**What you need to do**
Please extract every line from the items below that contains the string "place", copying each such line in full.

[Stored entries]
====================
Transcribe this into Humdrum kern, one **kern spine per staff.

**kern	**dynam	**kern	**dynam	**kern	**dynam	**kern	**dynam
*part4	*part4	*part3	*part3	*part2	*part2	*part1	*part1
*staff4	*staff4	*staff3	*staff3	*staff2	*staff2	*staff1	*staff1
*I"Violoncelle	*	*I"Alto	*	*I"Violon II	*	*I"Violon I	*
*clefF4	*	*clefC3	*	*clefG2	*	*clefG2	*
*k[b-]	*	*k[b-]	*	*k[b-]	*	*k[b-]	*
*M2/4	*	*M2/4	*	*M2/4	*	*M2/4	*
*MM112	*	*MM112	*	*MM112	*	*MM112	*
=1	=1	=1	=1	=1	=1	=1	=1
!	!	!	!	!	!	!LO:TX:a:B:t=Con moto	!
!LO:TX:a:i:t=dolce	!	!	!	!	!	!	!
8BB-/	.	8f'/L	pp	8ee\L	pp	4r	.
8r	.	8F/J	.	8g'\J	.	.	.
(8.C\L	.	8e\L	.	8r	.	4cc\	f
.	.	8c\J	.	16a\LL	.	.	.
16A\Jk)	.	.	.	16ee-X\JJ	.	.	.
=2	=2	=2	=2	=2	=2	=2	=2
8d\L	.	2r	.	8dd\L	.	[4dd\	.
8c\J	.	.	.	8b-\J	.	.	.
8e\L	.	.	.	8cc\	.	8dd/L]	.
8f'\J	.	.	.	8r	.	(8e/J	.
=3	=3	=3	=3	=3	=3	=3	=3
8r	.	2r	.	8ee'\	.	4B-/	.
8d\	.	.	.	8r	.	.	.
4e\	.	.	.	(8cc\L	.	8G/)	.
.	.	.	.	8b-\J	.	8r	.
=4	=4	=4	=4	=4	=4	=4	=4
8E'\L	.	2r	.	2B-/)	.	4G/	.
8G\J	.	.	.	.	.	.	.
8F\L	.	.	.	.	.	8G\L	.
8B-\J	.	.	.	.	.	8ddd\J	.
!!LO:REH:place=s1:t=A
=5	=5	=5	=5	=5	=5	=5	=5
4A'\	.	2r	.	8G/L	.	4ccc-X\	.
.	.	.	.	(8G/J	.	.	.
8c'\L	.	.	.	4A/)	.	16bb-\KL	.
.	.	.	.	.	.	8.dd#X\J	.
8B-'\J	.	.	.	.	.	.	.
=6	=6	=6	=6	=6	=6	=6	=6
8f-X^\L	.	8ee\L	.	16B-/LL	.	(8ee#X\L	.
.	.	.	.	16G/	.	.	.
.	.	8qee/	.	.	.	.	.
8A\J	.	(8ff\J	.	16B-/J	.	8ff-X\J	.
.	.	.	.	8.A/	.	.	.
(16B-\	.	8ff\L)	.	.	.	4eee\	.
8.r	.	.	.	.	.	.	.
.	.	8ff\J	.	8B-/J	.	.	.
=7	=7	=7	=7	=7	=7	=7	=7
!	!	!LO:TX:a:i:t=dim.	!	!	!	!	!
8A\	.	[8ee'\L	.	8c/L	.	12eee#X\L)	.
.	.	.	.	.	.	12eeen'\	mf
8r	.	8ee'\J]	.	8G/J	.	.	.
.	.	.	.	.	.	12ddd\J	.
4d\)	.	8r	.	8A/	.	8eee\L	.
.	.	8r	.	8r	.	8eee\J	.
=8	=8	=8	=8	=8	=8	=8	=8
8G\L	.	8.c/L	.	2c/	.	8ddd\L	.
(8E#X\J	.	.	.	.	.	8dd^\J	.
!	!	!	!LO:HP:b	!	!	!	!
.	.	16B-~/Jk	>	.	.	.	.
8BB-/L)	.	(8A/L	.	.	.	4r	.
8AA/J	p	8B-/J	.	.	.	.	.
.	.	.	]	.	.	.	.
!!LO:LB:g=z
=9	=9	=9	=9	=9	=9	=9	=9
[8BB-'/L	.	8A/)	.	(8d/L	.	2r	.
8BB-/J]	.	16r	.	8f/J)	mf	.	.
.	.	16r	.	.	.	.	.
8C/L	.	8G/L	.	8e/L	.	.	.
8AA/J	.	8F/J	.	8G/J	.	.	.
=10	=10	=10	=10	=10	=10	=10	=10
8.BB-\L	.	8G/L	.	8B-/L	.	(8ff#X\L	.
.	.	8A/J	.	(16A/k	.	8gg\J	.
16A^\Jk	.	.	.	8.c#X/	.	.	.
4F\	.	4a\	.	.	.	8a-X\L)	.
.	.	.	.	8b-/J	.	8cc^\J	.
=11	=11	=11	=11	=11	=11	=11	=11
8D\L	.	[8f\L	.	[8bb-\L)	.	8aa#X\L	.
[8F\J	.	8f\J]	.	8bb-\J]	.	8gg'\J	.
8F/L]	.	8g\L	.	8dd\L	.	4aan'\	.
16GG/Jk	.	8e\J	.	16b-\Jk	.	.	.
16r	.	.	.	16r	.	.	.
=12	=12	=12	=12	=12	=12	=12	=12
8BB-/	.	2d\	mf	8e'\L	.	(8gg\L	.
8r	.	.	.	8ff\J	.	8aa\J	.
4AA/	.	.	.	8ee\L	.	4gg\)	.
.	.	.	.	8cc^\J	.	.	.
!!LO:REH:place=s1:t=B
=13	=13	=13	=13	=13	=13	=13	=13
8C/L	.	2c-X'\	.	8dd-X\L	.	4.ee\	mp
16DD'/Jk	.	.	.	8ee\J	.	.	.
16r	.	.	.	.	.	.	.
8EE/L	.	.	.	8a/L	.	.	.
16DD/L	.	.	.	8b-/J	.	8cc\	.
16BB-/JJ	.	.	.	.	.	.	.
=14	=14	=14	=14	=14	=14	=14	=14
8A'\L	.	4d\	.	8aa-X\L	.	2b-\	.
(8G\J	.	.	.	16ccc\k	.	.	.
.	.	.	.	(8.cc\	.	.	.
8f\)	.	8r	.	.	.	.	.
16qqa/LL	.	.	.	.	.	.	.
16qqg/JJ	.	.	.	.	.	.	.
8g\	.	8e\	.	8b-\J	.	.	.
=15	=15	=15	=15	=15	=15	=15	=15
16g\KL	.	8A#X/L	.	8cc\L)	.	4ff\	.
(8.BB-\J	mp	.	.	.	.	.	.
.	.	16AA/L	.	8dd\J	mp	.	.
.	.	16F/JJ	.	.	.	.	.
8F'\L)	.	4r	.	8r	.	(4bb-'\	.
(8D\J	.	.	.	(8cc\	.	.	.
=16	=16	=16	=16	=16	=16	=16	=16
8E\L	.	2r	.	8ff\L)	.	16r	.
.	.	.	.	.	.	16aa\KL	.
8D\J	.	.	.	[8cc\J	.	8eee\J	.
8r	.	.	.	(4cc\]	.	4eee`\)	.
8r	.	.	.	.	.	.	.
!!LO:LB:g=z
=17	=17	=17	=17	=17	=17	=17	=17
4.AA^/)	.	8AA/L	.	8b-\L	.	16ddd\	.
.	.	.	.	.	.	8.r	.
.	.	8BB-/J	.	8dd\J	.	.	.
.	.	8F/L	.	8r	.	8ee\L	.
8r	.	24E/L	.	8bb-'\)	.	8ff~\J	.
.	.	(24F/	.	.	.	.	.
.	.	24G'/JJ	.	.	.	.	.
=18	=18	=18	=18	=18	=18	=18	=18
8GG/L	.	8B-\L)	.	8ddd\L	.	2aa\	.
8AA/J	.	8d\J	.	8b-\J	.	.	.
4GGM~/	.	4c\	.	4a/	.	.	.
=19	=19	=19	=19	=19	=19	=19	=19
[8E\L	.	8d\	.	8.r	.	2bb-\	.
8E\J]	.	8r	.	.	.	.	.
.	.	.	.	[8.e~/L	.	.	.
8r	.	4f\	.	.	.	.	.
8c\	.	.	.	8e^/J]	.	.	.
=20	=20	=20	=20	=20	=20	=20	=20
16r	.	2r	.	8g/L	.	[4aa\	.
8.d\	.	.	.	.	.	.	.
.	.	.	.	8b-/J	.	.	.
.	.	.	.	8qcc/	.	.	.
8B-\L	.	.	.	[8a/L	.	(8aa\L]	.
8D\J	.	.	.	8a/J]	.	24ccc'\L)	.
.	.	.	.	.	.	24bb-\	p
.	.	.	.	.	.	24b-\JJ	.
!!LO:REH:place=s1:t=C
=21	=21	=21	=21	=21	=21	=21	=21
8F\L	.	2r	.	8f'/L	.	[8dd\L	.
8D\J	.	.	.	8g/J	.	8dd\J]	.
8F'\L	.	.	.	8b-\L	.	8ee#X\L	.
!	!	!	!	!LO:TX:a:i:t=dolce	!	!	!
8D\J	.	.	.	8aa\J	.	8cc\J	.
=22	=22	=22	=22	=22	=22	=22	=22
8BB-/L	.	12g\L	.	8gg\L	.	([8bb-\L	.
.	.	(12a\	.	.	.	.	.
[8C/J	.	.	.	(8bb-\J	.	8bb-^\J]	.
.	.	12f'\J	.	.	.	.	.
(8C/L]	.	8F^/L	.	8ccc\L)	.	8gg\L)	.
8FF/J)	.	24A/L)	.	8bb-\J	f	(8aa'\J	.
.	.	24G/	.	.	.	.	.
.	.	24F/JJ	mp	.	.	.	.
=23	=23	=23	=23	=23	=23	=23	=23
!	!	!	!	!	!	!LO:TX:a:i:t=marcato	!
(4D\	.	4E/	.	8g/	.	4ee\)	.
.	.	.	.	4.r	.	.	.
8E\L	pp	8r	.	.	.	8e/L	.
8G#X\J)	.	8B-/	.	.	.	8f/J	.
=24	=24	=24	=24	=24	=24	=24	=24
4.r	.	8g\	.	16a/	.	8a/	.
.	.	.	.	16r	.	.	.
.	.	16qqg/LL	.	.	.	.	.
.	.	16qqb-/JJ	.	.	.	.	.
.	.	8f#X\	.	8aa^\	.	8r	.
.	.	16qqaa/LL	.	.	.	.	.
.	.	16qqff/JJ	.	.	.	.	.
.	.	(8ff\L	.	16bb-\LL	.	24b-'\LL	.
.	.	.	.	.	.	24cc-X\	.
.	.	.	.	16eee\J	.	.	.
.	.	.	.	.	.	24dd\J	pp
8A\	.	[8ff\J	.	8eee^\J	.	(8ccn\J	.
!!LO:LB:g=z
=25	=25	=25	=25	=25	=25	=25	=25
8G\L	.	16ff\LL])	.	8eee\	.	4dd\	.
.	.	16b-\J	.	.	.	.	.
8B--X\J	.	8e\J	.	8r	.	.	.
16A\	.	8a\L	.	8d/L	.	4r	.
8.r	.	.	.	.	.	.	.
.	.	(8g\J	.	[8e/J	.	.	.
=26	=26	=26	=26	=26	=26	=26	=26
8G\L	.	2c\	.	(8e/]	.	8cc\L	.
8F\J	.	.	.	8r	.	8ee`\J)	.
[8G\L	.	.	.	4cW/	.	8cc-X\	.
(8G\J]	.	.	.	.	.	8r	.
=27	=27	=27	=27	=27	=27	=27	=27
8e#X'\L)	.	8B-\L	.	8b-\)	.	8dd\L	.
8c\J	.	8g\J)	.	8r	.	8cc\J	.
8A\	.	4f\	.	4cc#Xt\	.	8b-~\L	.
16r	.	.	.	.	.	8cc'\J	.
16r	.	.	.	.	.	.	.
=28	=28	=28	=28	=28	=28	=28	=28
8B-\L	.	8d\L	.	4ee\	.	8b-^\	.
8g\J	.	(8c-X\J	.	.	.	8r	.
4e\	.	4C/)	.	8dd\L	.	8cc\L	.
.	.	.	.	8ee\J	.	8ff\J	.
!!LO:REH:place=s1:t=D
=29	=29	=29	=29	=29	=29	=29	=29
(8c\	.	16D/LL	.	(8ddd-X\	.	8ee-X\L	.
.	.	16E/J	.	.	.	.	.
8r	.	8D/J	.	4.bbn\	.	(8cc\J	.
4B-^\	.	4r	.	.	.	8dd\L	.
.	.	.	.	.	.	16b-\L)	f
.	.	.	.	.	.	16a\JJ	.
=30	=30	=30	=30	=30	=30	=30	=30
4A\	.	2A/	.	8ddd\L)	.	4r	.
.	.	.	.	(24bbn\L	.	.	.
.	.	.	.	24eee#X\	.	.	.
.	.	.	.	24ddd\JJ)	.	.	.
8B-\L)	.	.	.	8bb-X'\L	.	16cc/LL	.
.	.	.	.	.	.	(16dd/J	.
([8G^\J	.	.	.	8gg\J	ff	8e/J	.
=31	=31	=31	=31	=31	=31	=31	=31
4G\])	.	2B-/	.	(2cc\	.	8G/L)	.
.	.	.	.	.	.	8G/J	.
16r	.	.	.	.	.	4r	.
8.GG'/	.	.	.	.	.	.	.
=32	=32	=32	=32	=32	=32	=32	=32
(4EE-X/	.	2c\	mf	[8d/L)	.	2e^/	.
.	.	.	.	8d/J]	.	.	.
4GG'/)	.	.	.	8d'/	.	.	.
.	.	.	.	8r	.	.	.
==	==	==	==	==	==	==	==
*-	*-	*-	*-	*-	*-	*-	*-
====================
**Full answer**
!!LO:REH:place=s1:t=A
!!LO:REH:place=s1:t=B
!!LO:REH:place=s1:t=C
!!LO:REH:place=s1:t=D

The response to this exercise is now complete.